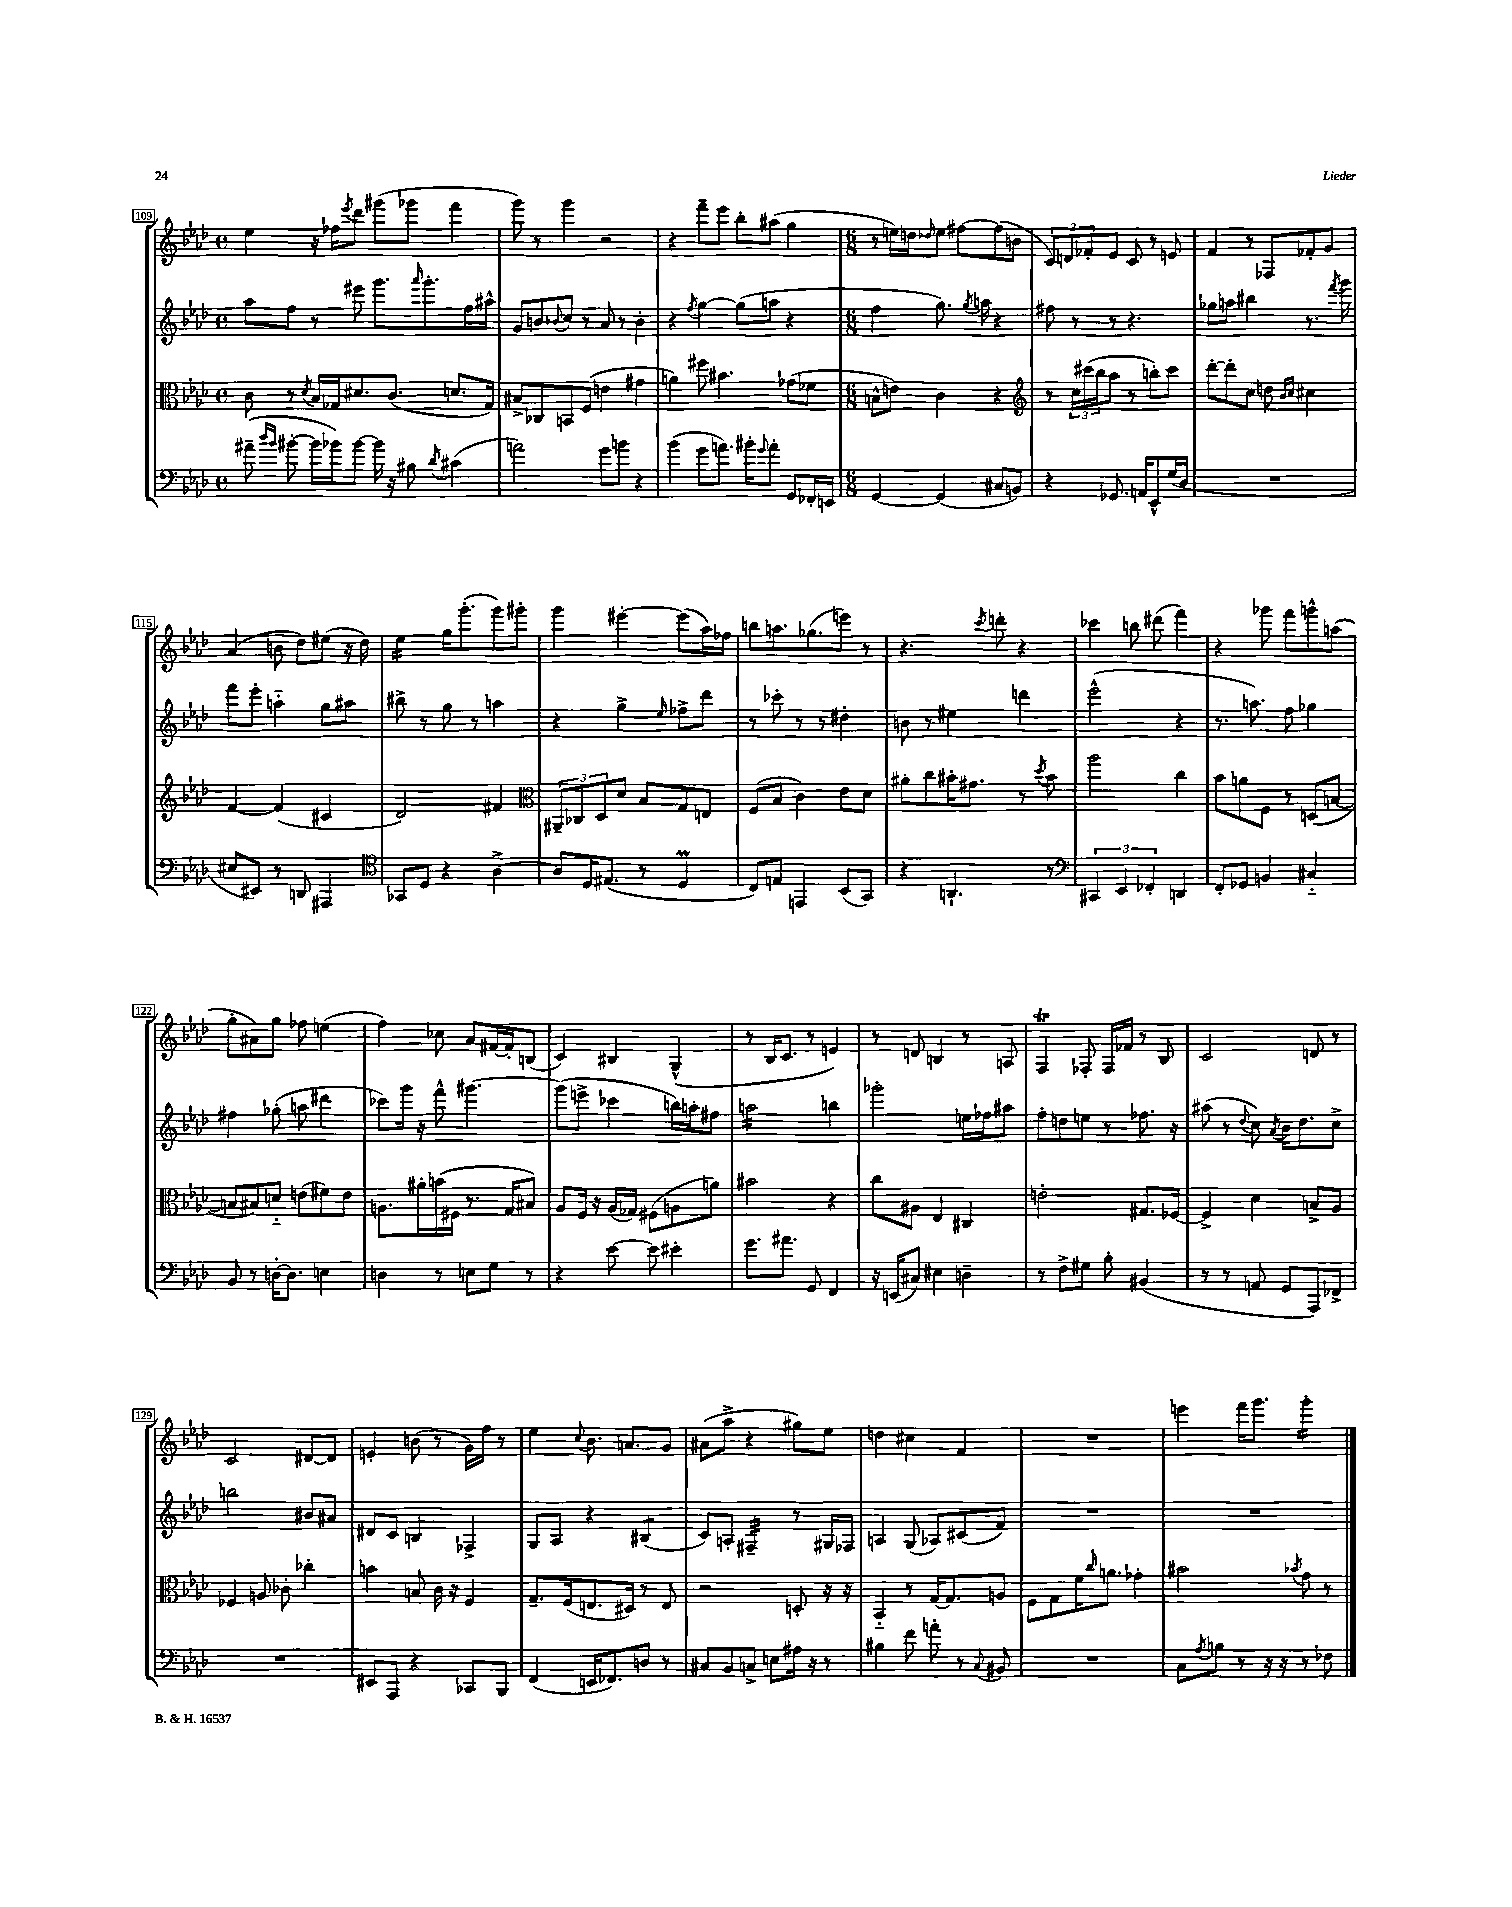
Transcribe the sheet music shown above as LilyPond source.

<<
\new StaffGroup <<
\new Staff = "s0" {
    \clef treble \key aes \major \defaultTimeSignature \time 4/4
    ees''4 r16 fes''16 \acciaccatura { ees'''8 } des'''8 gis'''8( ges'''8 f'''4 |
    g'''8) r8 g'''4 r2 |
    r4 f'''8-- ees'''8 bes''8-. ais''8( g''4 |
    \numericTimeSignature \time 6/8 r8 e''16) d''16 \grace { des''16 } e''8 fis''8~ fis''8( b'8 |
    \tuplet 3/2 { c'8) d'8 fes'8-. } ees'8 c'8 r8 e'8 |
    f'4 r8 fes8 fes'8-. g'8 |
    aes'4( b'8 des''8) eis''8( r16 des''16) |
    ees''4:16 g''16 g'''8.-.( g'''8) gis'''8-. |
    g'''4 eis'''4~-. eis'''8( aes''16) fes''16 |
    b''8 a''8. ges''8.( e'''8) r8 |
    r4. \acciaccatura { c'''8 } d'''8-. r4 |
    ces'''4 b''8 dis'''8( f'''4) |
    r4 ges'''8 f'''8 g'''8-^ a''8( |
    g''8-. ais'8) g''8 fes''8 e''4( |
    f''4) ces''8 aes'8 fis'16~ fis'16-. b8( |
    c'4) bis4 g4-^( |
    r8 bes16 c'8. r8 e'4) |
    r8 d'8 b4 r8 a8 |
    f4\trill fes8-. fes16 fes'16 r8 bes8 |
    c'2 d'8 r8 |
    c'2 dis'8~ dis'8 |
    e'4-. b'8( r8 g'16) f''16 r8 |
    ees''4 \appoggiatura { c''8 } bes'8. a'8. g'8 |
    ais'8( aes''8-> r4 gis''8) ees''8 |
    d''4 cis''4 f'4 |
    R2. |
    e'''4 f'''16 g'''8. g'''4:16-. \bar "|." |
}
\new Staff = "s1" {
    \clef treble \key aes \major \defaultTimeSignature \time 4/4
    aes''8 f''8 r8 eis'''8 g'''8. \grace { aes'''16 } g'''8.-. f''16 ais''16-^ |
    g'8 b'8 \appoggiatura { bes'8 } c''8 r8 aes'8 r8 bes'4-. |
    r4 \acciaccatura { f''8 } g''4~ g''8( a''8 r4 |
    \numericTimeSignature \time 6/8 f''4 g''8.) \acciaccatura { g''8 } a''16 r4 |
    fis''8 r8 r8 r4. |
    ges''8 a''8 bis''4 r8. \acciaccatura { f'''8 } g'''16 |
    f'''8 ees'''8-. a''4-_ g''8 ais''8 |
    bis''8-> r8 g''8 r8 a''4 |
    r4 g''4-> \grace { ees''16 } fes''8-> des'''8 |
    r8 ces'''8-. r8 r8 dis''4-. |
    b'8 r8 eis''4 d'''4 |
    ees'''2-^( r4 |
    r8. a''8.) f''8 ges''4 |
    fis''4 ges''8-.( a''8 dis'''4 |
    ces'''8) g'''16 r16 f'''8-^ gis'''4.~ |
    gis'''8( e'''8-> ces'''4 b''16) a''16-. fis''8 |
    a''2:16 b''4 |
    ges'''2-. e''16 fes''16 ais''8 |
    f''8-. d''8 e''8 r8 fes''8. r16 |
    ais''8( r8 \appoggiatura { des''8 } c''8) \acciaccatura { aes'8 } bes'16 des''8. c''8-> |
    b''2 bis'8 ais'8 |
    dis'8 c'8 b4 fes4-> |
    g8 aes8 r4 bis4:8( |
    c'8) a8-. fis4:32-- r8 gis16 fes16 |
    a4 g8( aes8) cis'8( f'8) |
    R2. |
    R2. \bar "|." |
}
\new Staff = "s2" {
    \clef alto \key aes \major \defaultTimeSignature \time 4/4
    c'8 r8 \acciaccatura { des'8 } bes16 ges16 dis'8. c'8.( d'8. ges16) |
    bis8-> ces8 b,8 f8( e'4 gis'4 |
    a'4) fis''8 bis'4. ges'8( fes'8 |
    \numericTimeSignature \time 6/8 b8-^ e'8) c'4 r4 |
    \clef treble r8 \tuplet 3/2 { c''16 cis'''16( bes''16 } aes''8 r8 b''8-.) cis'''8 |
    des'''8~-. des'''8-. c''8 d''8 \grace { bes'16 c''16 } cis''4 |
    f'4~ f'4( cis'4 |
    des'2) fis'4 |
    \clef alto \tuplet 3/2 { ais,8-- ces8 des8 } des'8 bes8 g8 e8 |
    f8( bes8 c'4) ees'8 des'8 |
    ais'8-. c''8 bis'16-. gis'8. r8 \acciaccatura { des''8 } bis'8 |
    aes''2 c''4 |
    bes'8 a'8 f8 r8 d8( b8~ |
    b8 bis8) d'8-_ e'8( fis'8) e'8 |
    a8. ais'16-. b'16( fis16 r8. g16 bis8) |
    aes8 f16 r16 aes16( ges16) fis8( a8 a'8) |
    bis'2 r4 |
    c''8 ais8 ees4 cis4 |
    e'2-. gis8. fes16~ |
    fes4-> des'4 b8-> aes8 |
    fes4 a8 ces'8-. ces''4-. |
    b'4 b8 c'16 r16 f4 |
    g8.-- f16( e8. dis16) r8 e8 |
    r2 d8-. r16 r16 |
    bes,4-_ r8 g16~ g8. a8 |
    f8 g8 f'16 \grace { c''16 } a'8. ges'4-. |
    bis'2 \acciaccatura { bes'8 } g'8 r8 \bar "|." |
}
\new Staff = "s3" {
    \clef bass \key aes \major \defaultTimeSignature \time 4/4
    ais'8--( \grace { des''16 bes'16 } bis'8~-. bis'16 bes'16) bes'8~ bes'16 r16 bis8 \acciaccatura { des'8 } cis'4( |
    a'2) g'8 b'8 r4 |
    bes'4( g'8 a'8.) bis'16-. \appoggiatura { g'8 } a'8-. g,8 fes,16-. e,16 |
    \numericTimeSignature \time 6/8 g,4~ g,4( cis8 b,8) |
    r4 ges,8. a,16 ees,8-^ g16( des16 |
    R2. |
    eis8 eis,8) r8 d,8 ais,,4 |
    \clef tenor ges,8 des8 r4 aes4~-> |
    aes8 des16 eis8.( r8 des4\prall |
    c8) e8 e,4 bes,8( g,8) |
    r4 a,4.-! r8 |
    \clef bass \tuplet 3/2 { cis,4 ees,4 fes,4-. } d,4 |
    f,8-. ges,8 b,4 cis4-_ |
    bes,8 r8 d16~-. d8. e4 |
    d4 r8 e8 g8 r8 |
    r4 ees'8~ ees'8 eis'4-. |
    g'8. ais'8. g,8 f,4 |
    r16 e,16( cis8) eis4 d4-- |
    r8 f8-> gis8 bes8-. bis,4( |
    r8 r8 a,8 g,8 aes,,8) fes,8-> |
    R2. |
    eis,8 aes,,8 r4 ces,8 bes,,8 |
    f,4( e,16 fes,8.) d8 r8 |
    cis8 bes,8 c8-> e8 ais16 r16 r8 |
    bis4 f'8 a'8-. r8 \appoggiatura { c8 } bis,8 |
    R2. |
    c8 \acciaccatura { aes8 } b8 r8 r16 r16 r8 fes8 \bar "|." |
}
>>
>>
\layout { \context { \Score currentBarNumber = #109 \override BarNumber.stencil = #(make-stencil-boxer 0.1 0.3 ly:text-interface::print) } }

» Problem
Show every line of the rows that contains the string "grace".

» Reply to the exercise
    \numericTimeSignature \time 6/8 r8 e''16) d''16 \grace { des''16 } e''8 fis''8~ fis''8( b'8 |
    aes''8 f''8 r8 eis'''8 g'''8. \grace { aes'''16 } g'''8.-. f''16 ais''16-^ |
    r4 g''4-> \grace { ees''16 } fes''8-> des'''8 |
    des'''8~-. des'''8-. c''8 d''8 \grace { bes'16 c''16 } cis''4 |
    f8 g8 f'16 \grace { c''16 } a'8. ges'4-. |
    ais'8--( \grace { des''16 bes'16 } bis'8~-. bis'16 bes'16) bes'8~ bes'16 r16 bis8 \acciaccatura { des'8 } cis'4( |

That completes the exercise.